§ WORK TASK: Repeat the following lines exactly and nothing else: the line containing "D1: none -> LED red (A VDD, K SRC)" and each line after it through the end of the listing.

§ RECORDS SUPPLIED:

☆ ☆ ☆ ☆ ☆ ☆ ☆

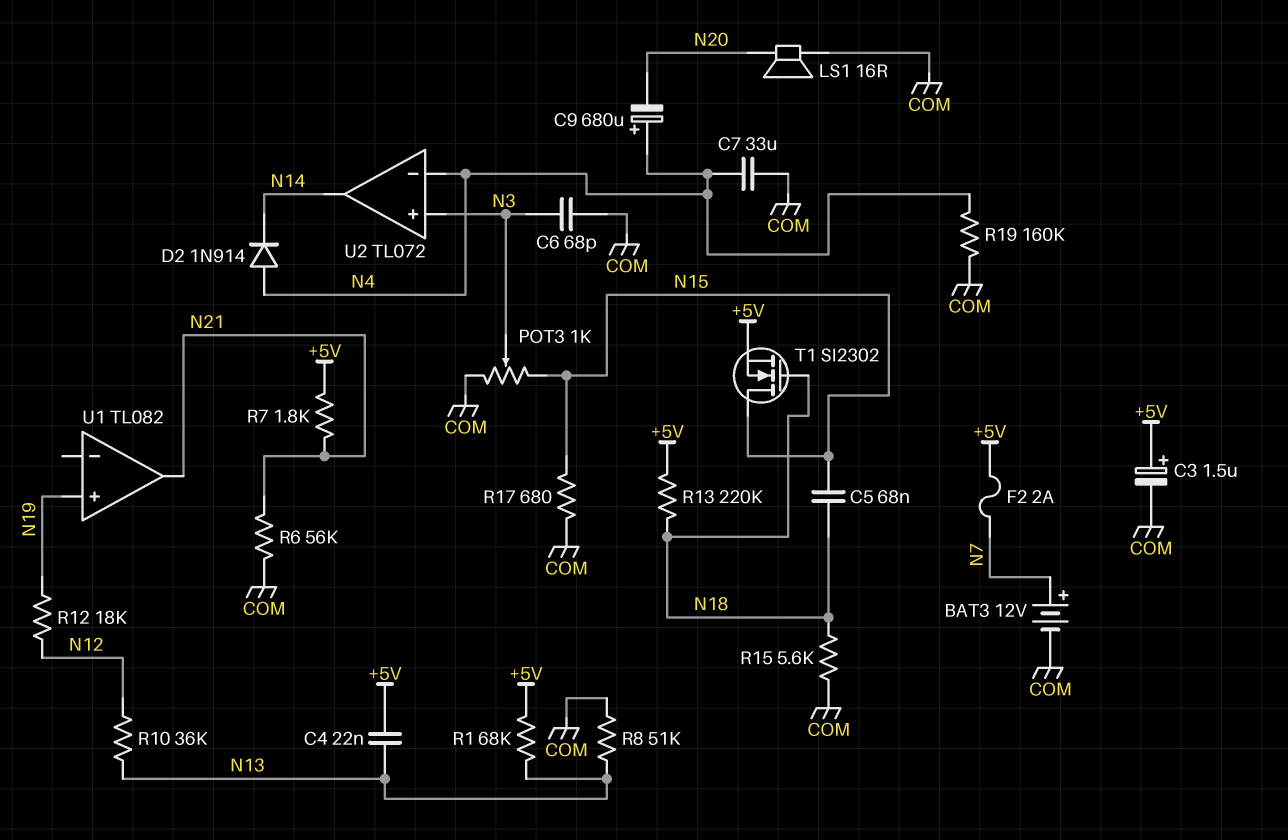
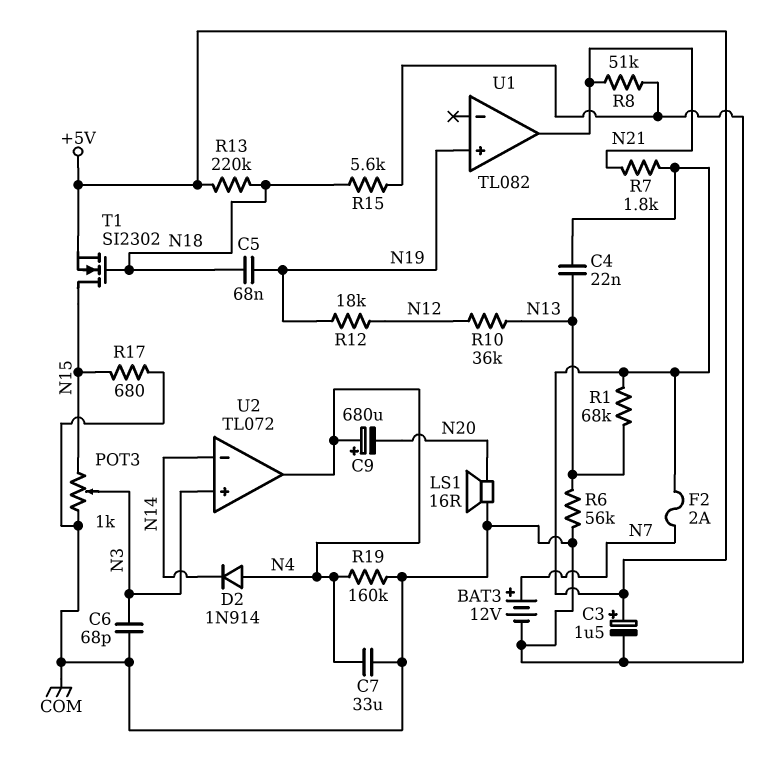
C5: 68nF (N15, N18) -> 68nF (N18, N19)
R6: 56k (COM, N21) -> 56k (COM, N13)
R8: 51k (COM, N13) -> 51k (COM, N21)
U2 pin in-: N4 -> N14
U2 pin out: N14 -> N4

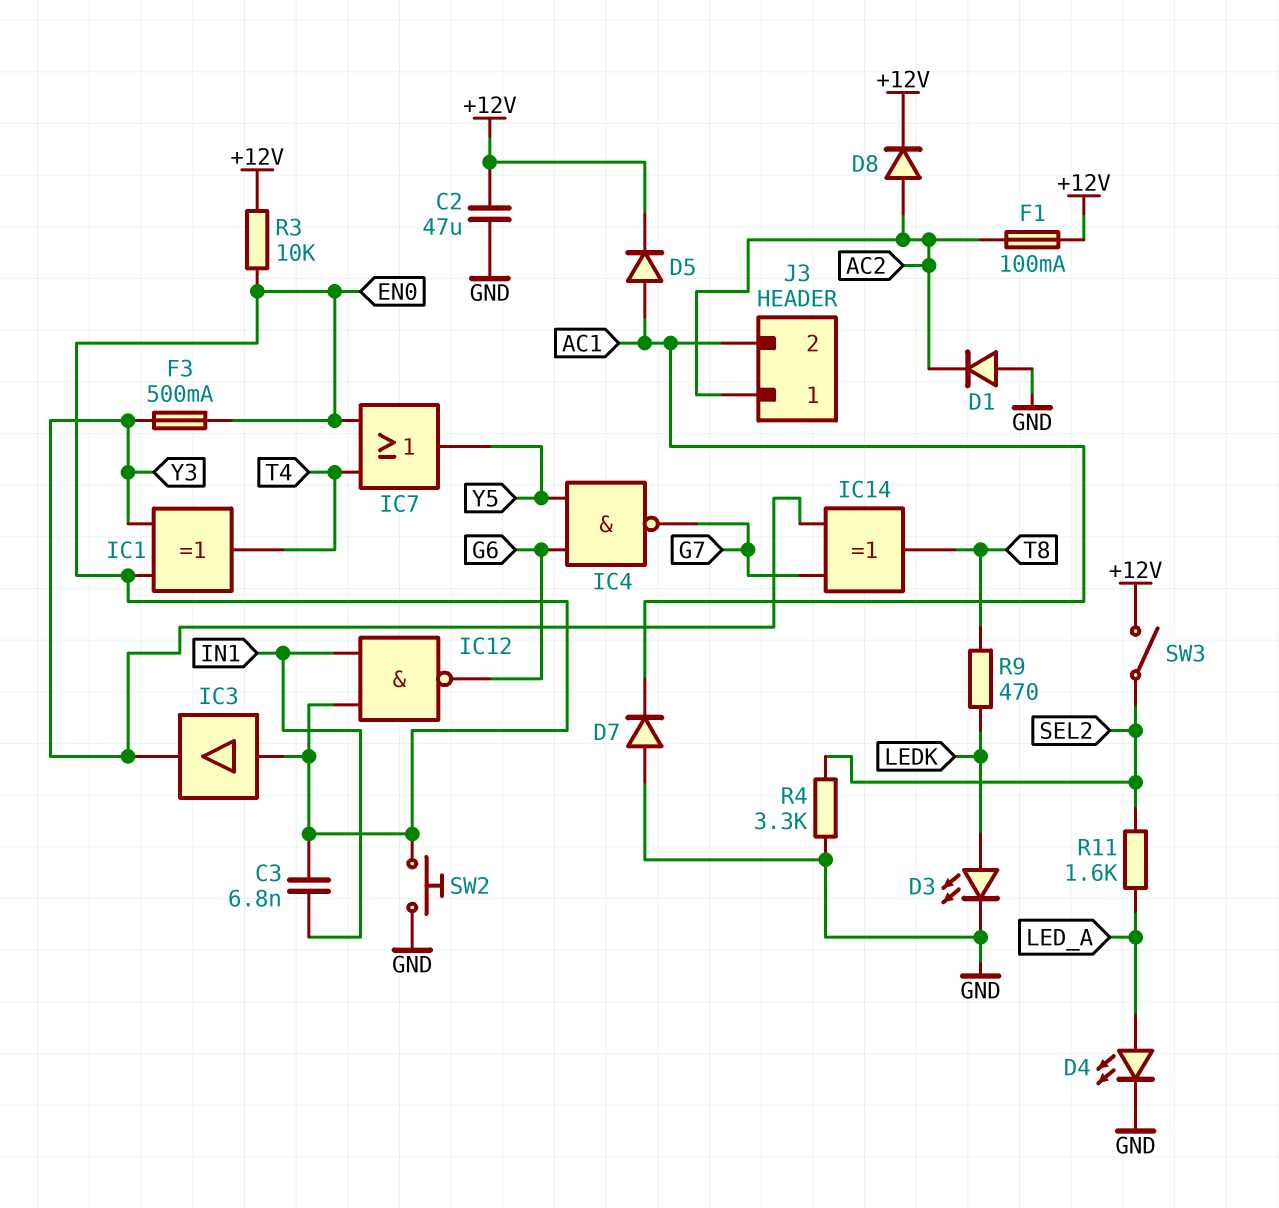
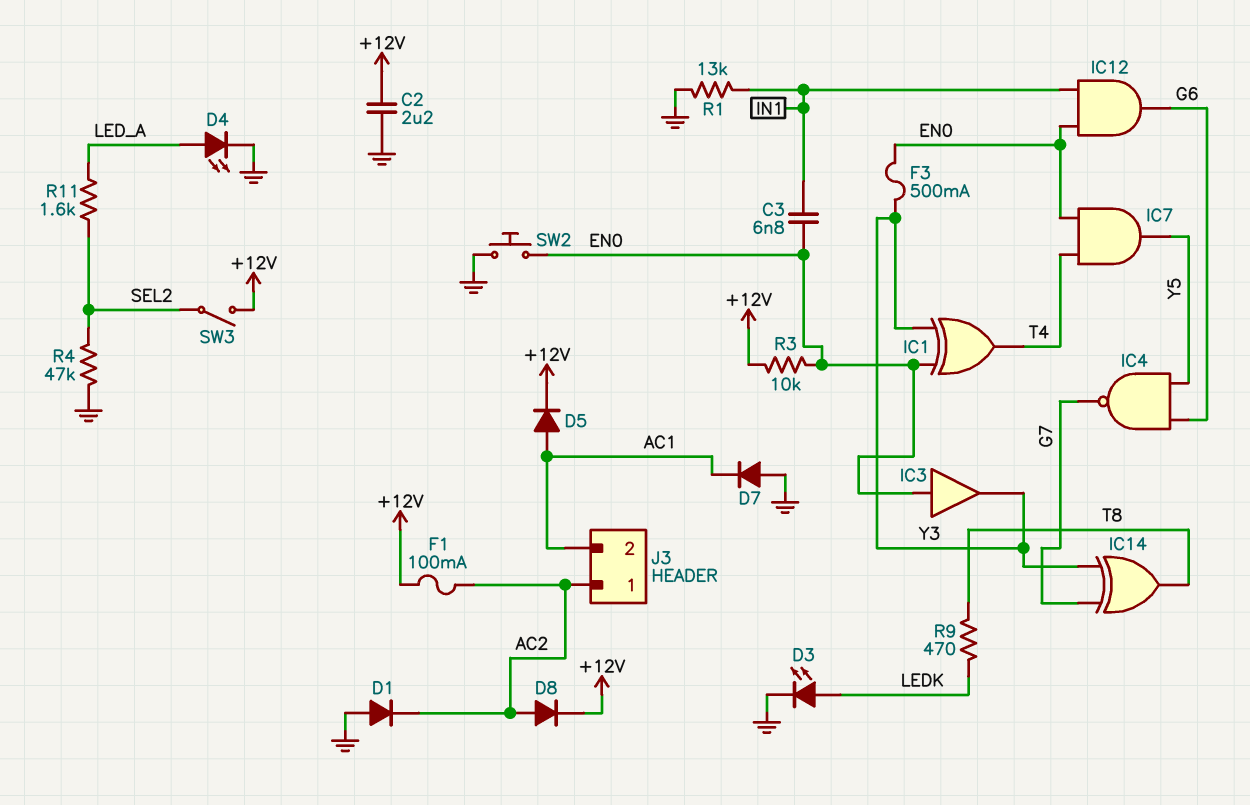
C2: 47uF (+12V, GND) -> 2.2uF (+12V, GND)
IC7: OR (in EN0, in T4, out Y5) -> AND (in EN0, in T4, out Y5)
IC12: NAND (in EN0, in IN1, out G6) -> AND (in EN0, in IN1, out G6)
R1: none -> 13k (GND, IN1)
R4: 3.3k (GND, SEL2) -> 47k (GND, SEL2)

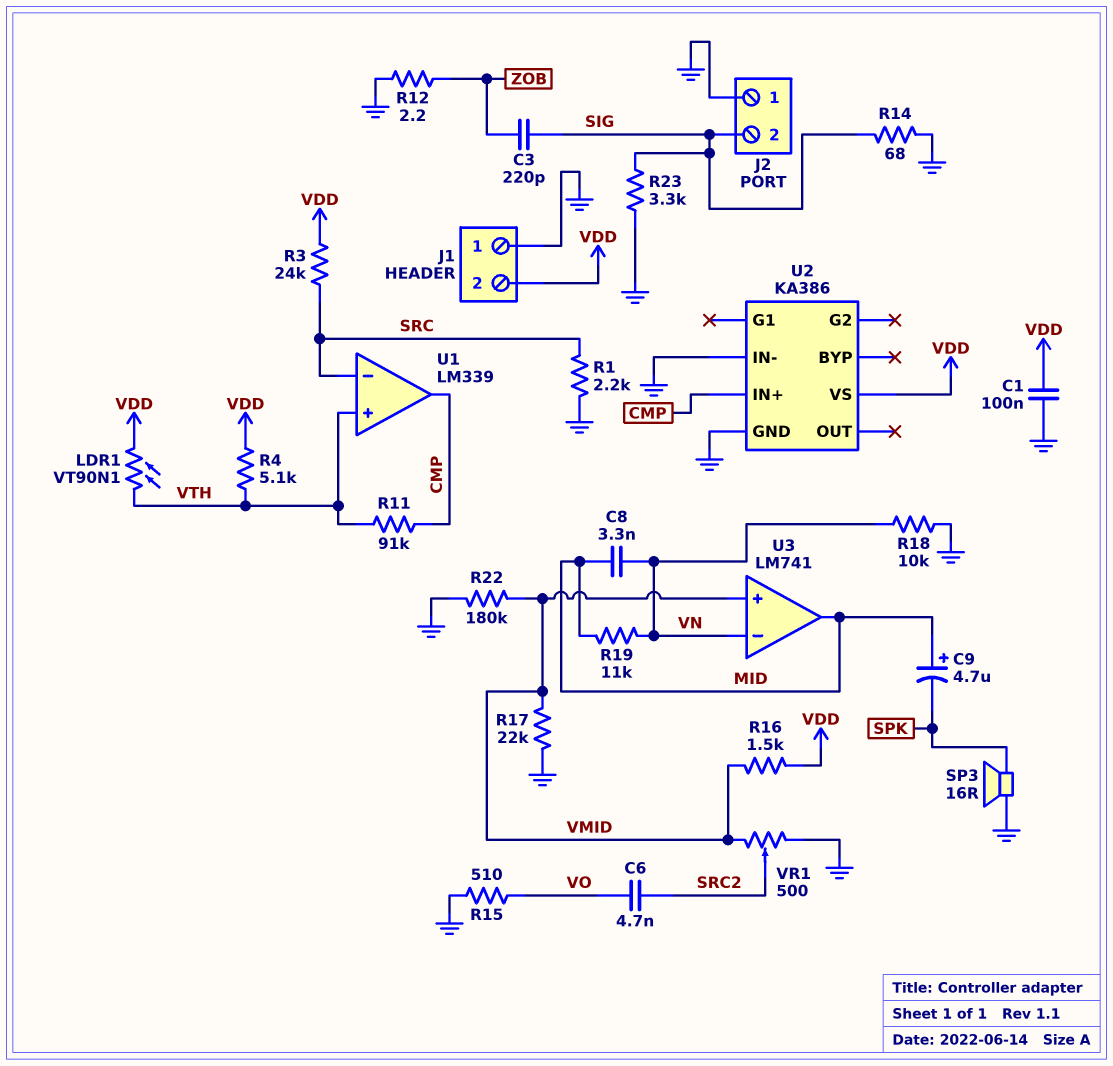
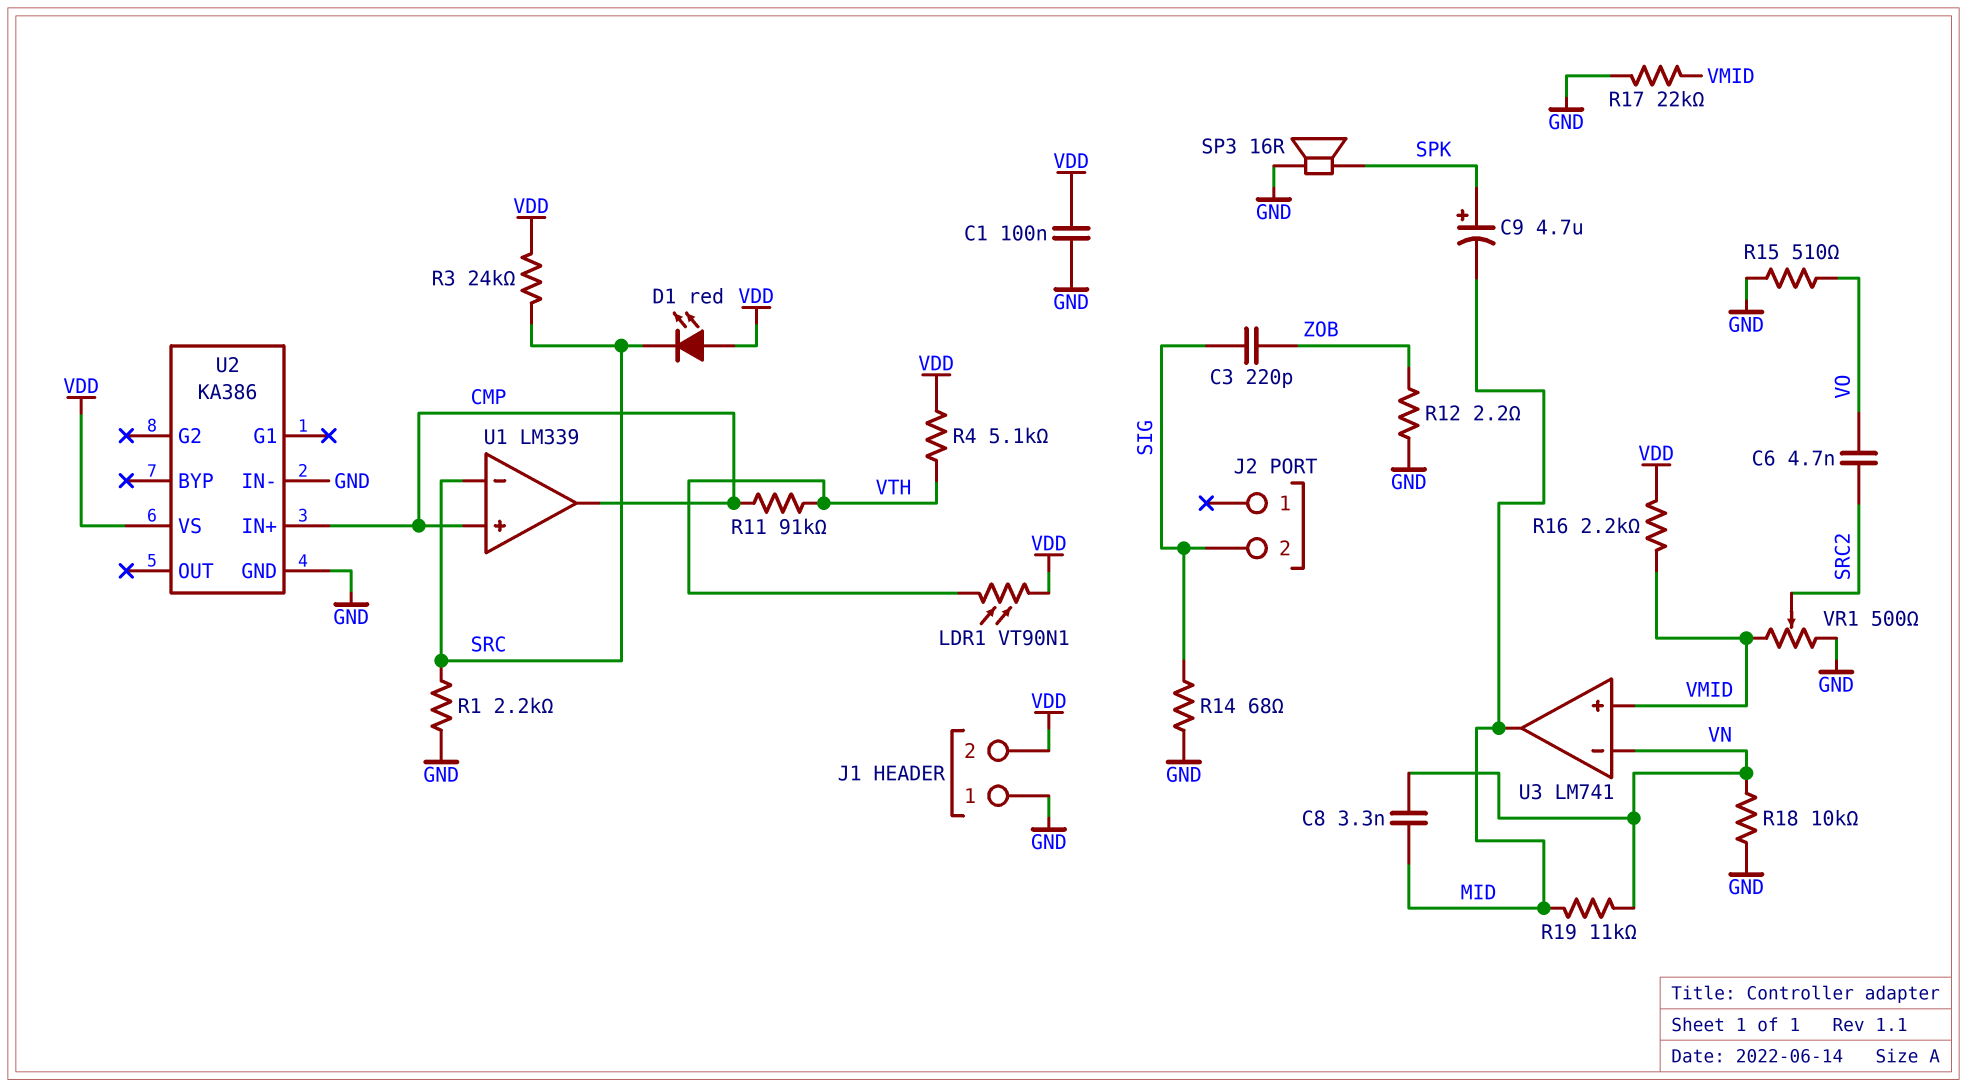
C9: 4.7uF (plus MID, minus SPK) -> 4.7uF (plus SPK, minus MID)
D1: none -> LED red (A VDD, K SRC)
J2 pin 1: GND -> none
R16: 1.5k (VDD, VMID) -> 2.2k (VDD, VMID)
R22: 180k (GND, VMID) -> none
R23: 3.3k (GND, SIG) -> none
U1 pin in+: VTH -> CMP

☆ ☆ ☆ ☆ ☆ ☆ ☆

§ TASK OUTPUT:
D1: none -> LED red (A VDD, K SRC)
J2 pin 1: GND -> none
R16: 1.5k (VDD, VMID) -> 2.2k (VDD, VMID)
R22: 180k (GND, VMID) -> none
R23: 3.3k (GND, SIG) -> none
U1 pin in+: VTH -> CMP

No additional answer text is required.